-- MATERIAL PROVIDED follows --

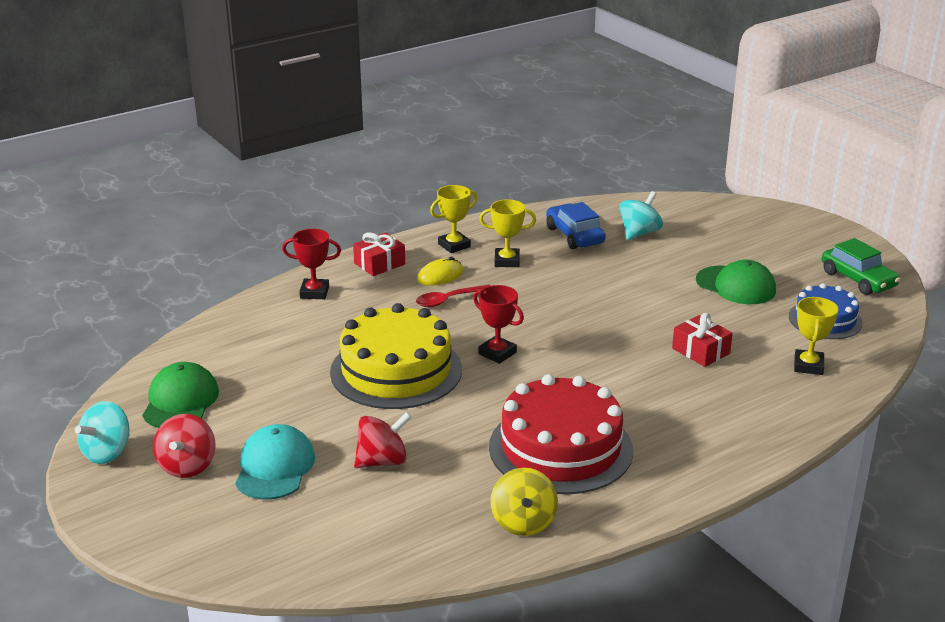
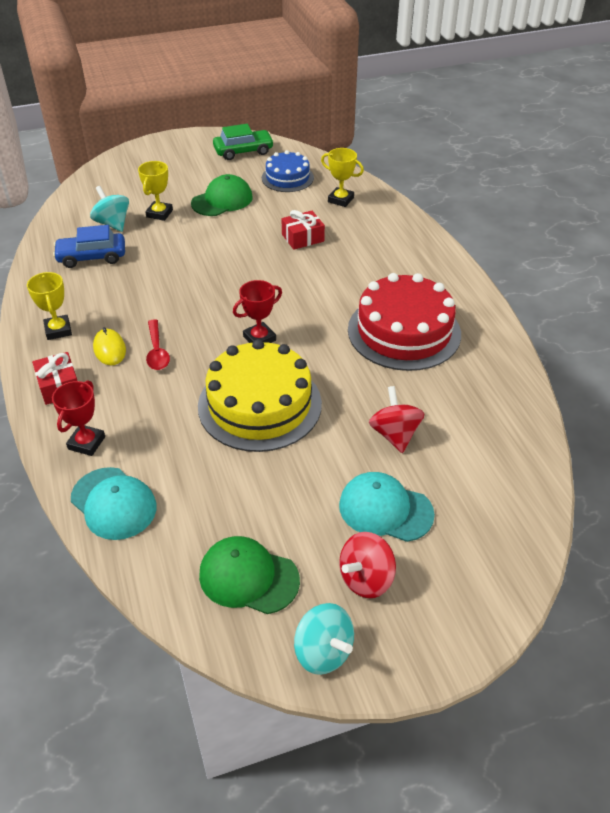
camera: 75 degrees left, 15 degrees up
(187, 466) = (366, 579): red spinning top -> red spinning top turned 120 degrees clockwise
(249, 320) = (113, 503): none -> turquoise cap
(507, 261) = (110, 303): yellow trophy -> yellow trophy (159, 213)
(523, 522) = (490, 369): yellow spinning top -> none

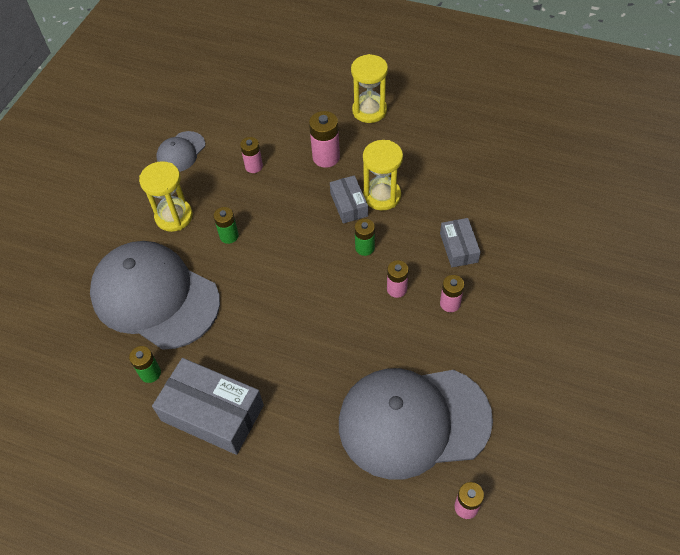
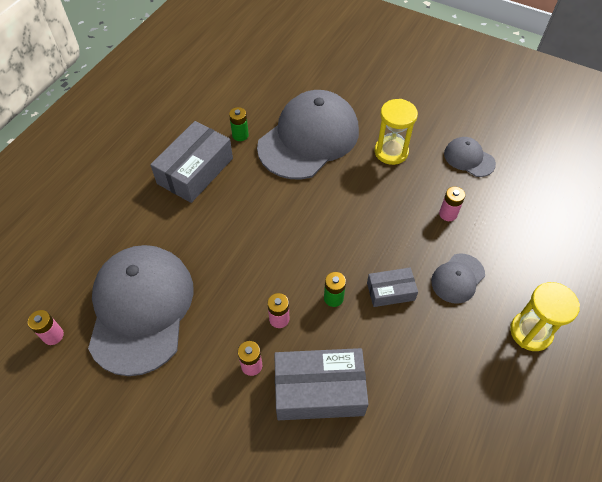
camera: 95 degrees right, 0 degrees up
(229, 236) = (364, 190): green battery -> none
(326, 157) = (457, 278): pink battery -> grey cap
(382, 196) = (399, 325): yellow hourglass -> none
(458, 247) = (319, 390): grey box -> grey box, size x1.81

-- MATERIAL PROVIDED concluded --

◆ **REQUIREMENT**: Copy every line where the word "none" is present in the entries above.

◆ **ANSWER FOR THIS EXERCISE**:
(249, 320) = (113, 503): none -> turquoise cap
(523, 522) = (490, 369): yellow spinning top -> none
(229, 236) = (364, 190): green battery -> none
(382, 196) = (399, 325): yellow hourglass -> none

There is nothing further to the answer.